**Exercise objective**.
With the pictures left out, write every entry down exactly.

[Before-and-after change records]
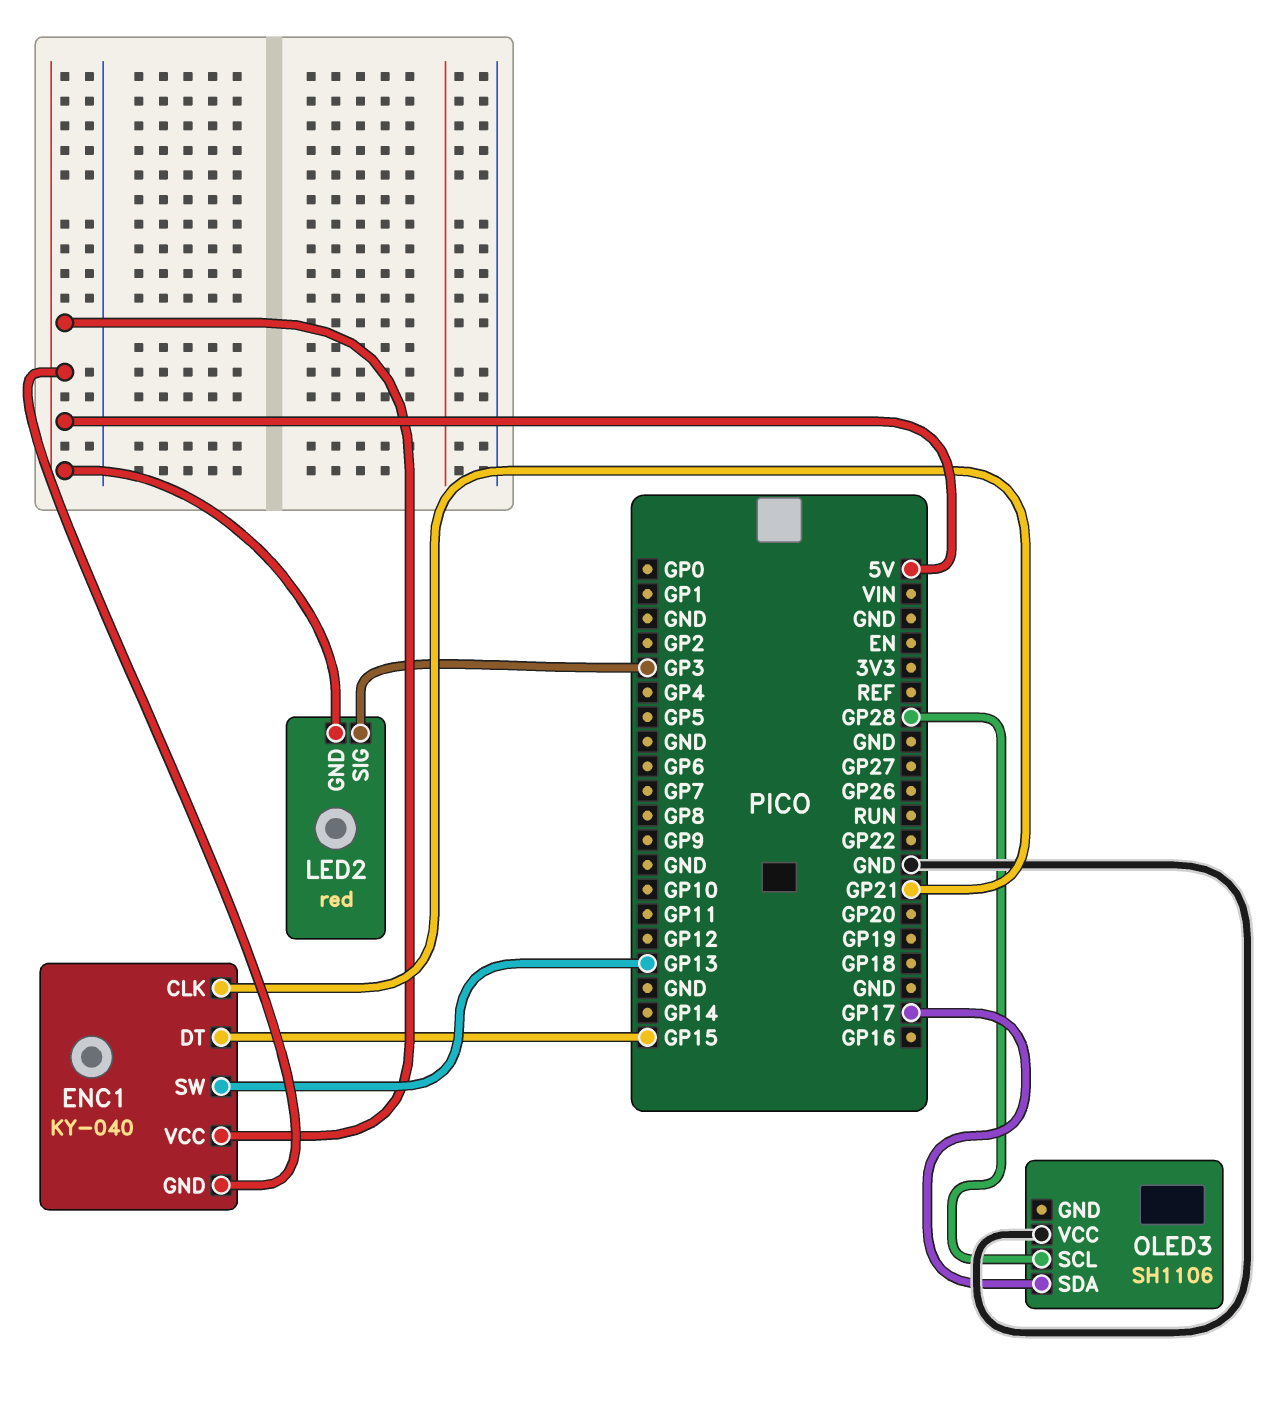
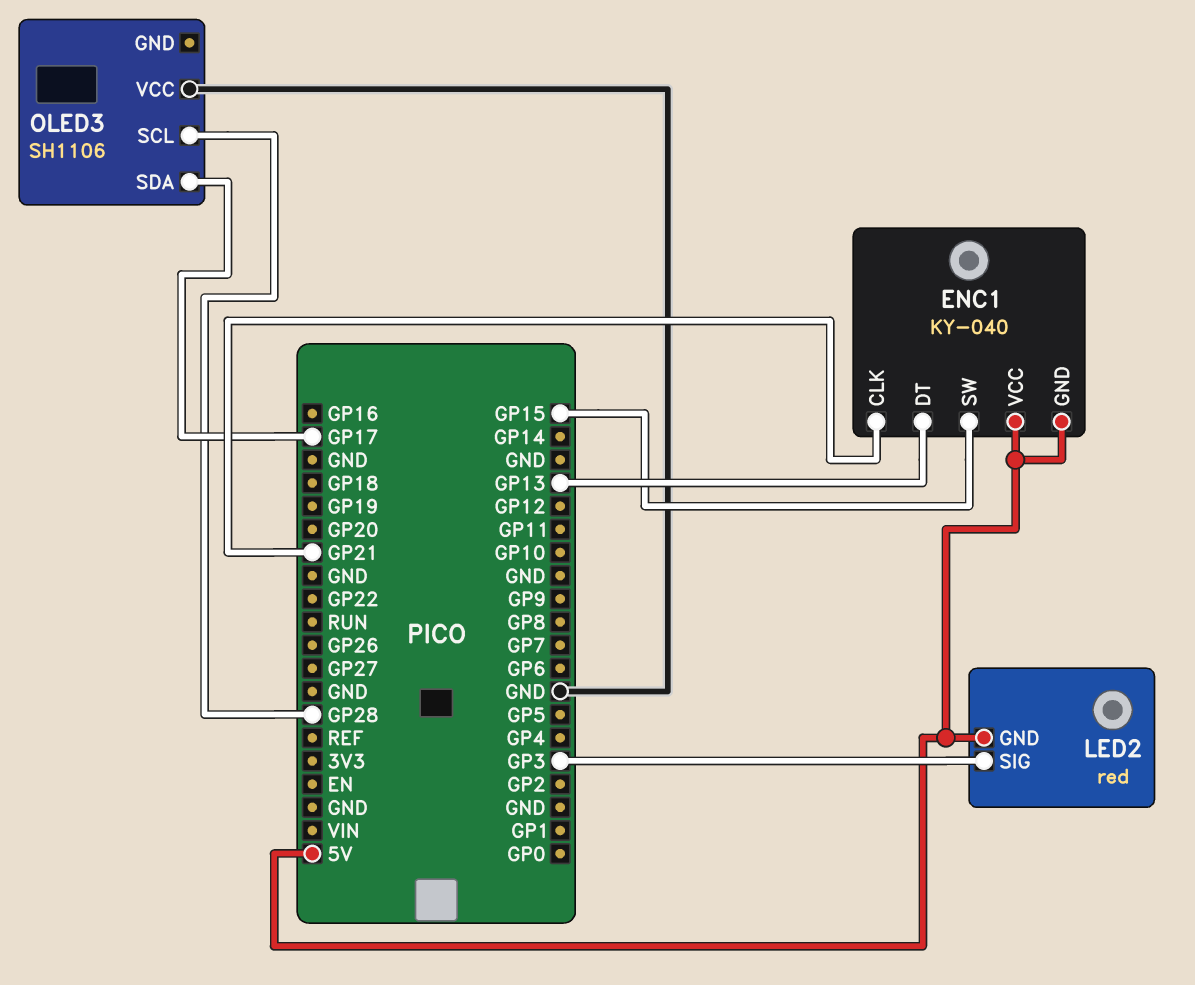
ENC1 pin DT: GP15 -> GP13
ENC1 pin SW: GP13 -> GP15

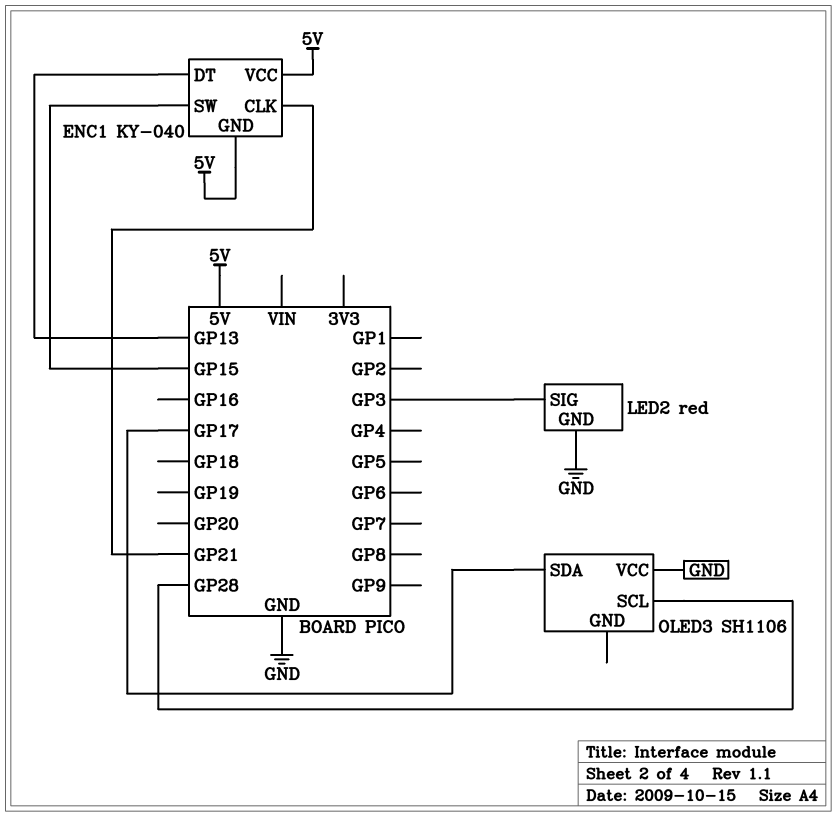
LED2 pin GND: 5V -> GND

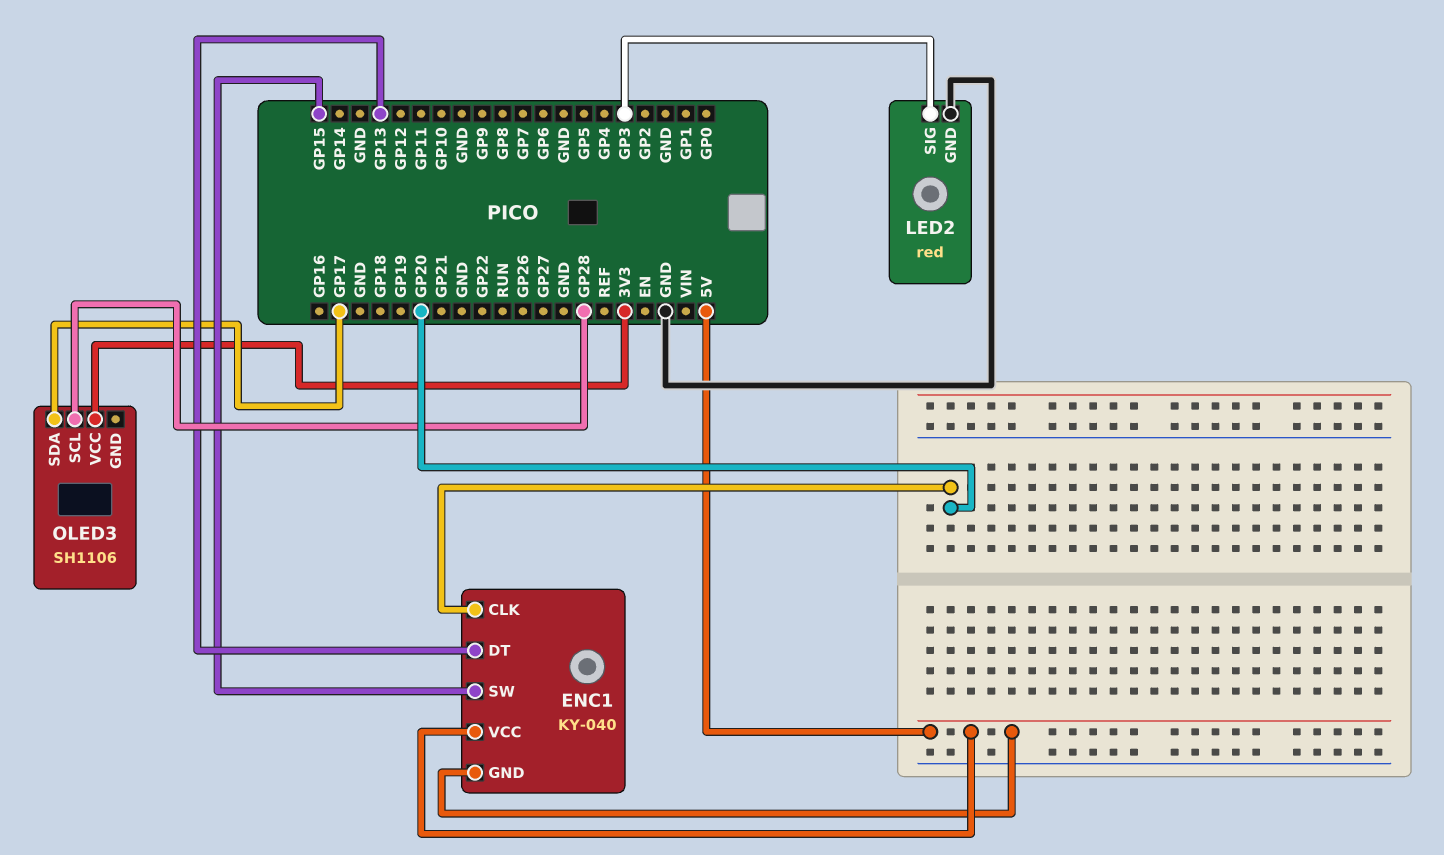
ENC1 pin CLK: GP21 -> GP20
OLED3 pin VCC: GND -> 3V3

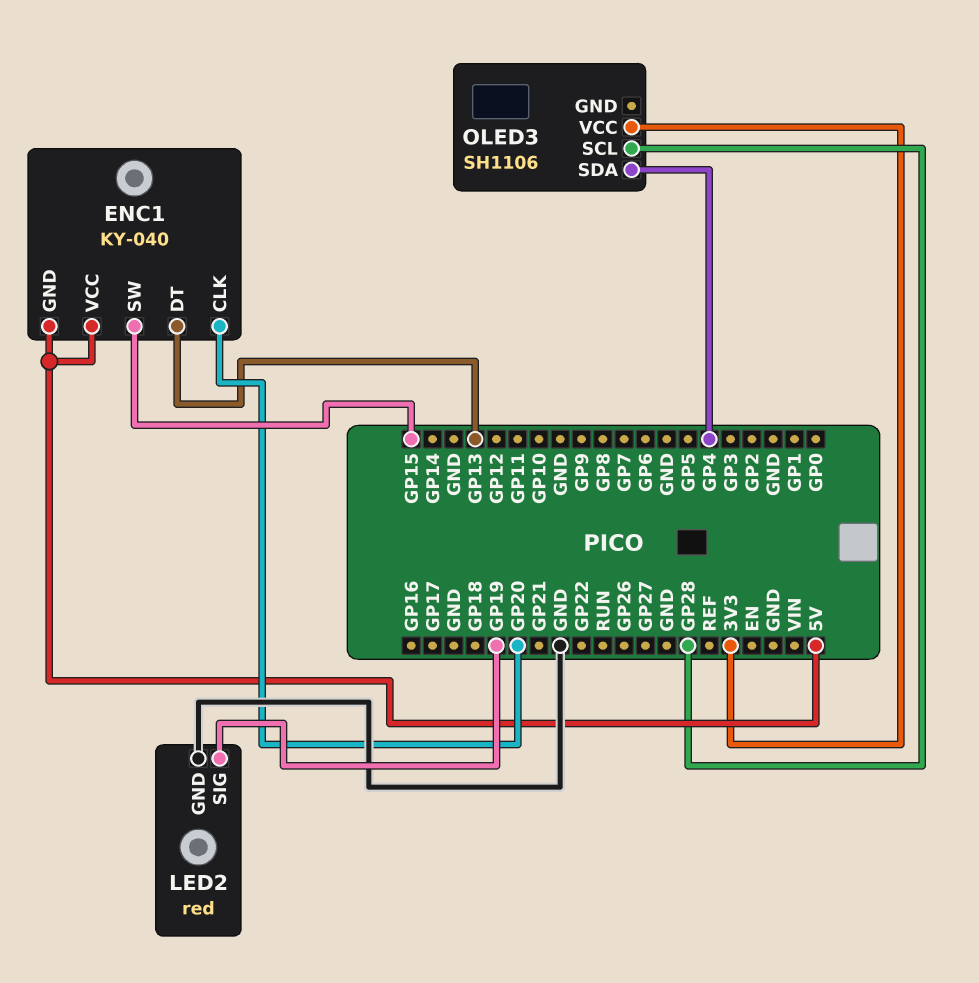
LED2 pin SIG: GP3 -> GP19
OLED3 pin SDA: GP17 -> GP4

**Exercise answer**.
ENC1 pin DT: GP15 -> GP13
ENC1 pin SW: GP13 -> GP15

LED2 pin GND: 5V -> GND

ENC1 pin CLK: GP21 -> GP20
OLED3 pin VCC: GND -> 3V3

LED2 pin SIG: GP3 -> GP19
OLED3 pin SDA: GP17 -> GP4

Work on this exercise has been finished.